## Work order:
Begin with the first line of the entries below and reproduce each line exactly, ending with the line that holds "none -> orange cone H1 level 1".

Stored items from a collection
▶

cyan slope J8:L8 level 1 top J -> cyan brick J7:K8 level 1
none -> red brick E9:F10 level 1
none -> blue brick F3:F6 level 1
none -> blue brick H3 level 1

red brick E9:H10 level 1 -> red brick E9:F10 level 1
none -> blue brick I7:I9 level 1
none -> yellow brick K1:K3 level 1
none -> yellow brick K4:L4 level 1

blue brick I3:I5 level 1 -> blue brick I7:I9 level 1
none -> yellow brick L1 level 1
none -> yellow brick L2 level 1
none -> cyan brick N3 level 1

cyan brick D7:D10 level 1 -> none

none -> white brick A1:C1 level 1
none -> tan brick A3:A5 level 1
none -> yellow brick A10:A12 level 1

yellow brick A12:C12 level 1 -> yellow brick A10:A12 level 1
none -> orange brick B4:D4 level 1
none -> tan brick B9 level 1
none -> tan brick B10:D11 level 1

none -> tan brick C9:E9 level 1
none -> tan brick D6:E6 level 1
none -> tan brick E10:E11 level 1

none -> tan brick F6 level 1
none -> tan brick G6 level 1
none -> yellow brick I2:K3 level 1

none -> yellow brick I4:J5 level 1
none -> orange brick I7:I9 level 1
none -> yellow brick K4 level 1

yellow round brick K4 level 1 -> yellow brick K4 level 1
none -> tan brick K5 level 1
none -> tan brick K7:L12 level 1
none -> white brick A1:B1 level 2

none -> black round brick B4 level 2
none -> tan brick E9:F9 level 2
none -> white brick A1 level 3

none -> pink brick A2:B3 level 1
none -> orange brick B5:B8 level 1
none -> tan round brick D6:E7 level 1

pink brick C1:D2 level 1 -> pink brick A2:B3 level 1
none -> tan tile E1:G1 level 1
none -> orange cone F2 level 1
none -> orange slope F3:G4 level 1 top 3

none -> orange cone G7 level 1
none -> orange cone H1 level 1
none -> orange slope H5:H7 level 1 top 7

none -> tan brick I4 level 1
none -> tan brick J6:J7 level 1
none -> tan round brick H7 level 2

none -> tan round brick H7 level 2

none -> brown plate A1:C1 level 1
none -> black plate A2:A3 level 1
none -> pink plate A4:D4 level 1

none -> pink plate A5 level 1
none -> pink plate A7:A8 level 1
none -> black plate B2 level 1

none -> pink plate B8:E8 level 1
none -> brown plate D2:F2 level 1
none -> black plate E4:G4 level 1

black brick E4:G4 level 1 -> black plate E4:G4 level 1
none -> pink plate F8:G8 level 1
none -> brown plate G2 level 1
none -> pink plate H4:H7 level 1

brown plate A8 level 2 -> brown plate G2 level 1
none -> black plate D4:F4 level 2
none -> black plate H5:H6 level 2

◀

## Response for this exercise:
cyan slope J8:L8 level 1 top J -> cyan brick J7:K8 level 1
none -> red brick E9:F10 level 1
none -> blue brick F3:F6 level 1
none -> blue brick H3 level 1

red brick E9:H10 level 1 -> red brick E9:F10 level 1
none -> blue brick I7:I9 level 1
none -> yellow brick K1:K3 level 1
none -> yellow brick K4:L4 level 1

blue brick I3:I5 level 1 -> blue brick I7:I9 level 1
none -> yellow brick L1 level 1
none -> yellow brick L2 level 1
none -> cyan brick N3 level 1

cyan brick D7:D10 level 1 -> none

none -> white brick A1:C1 level 1
none -> tan brick A3:A5 level 1
none -> yellow brick A10:A12 level 1

yellow brick A12:C12 level 1 -> yellow brick A10:A12 level 1
none -> orange brick B4:D4 level 1
none -> tan brick B9 level 1
none -> tan brick B10:D11 level 1

none -> tan brick C9:E9 level 1
none -> tan brick D6:E6 level 1
none -> tan brick E10:E11 level 1

none -> tan brick F6 level 1
none -> tan brick G6 level 1
none -> yellow brick I2:K3 level 1

none -> yellow brick I4:J5 level 1
none -> orange brick I7:I9 level 1
none -> yellow brick K4 level 1

yellow round brick K4 level 1 -> yellow brick K4 level 1
none -> tan brick K5 level 1
none -> tan brick K7:L12 level 1
none -> white brick A1:B1 level 2

none -> black round brick B4 level 2
none -> tan brick E9:F9 level 2
none -> white brick A1 level 3

none -> pink brick A2:B3 level 1
none -> orange brick B5:B8 level 1
none -> tan round brick D6:E7 level 1

pink brick C1:D2 level 1 -> pink brick A2:B3 level 1
none -> tan tile E1:G1 level 1
none -> orange cone F2 level 1
none -> orange slope F3:G4 level 1 top 3

none -> orange cone G7 level 1
none -> orange cone H1 level 1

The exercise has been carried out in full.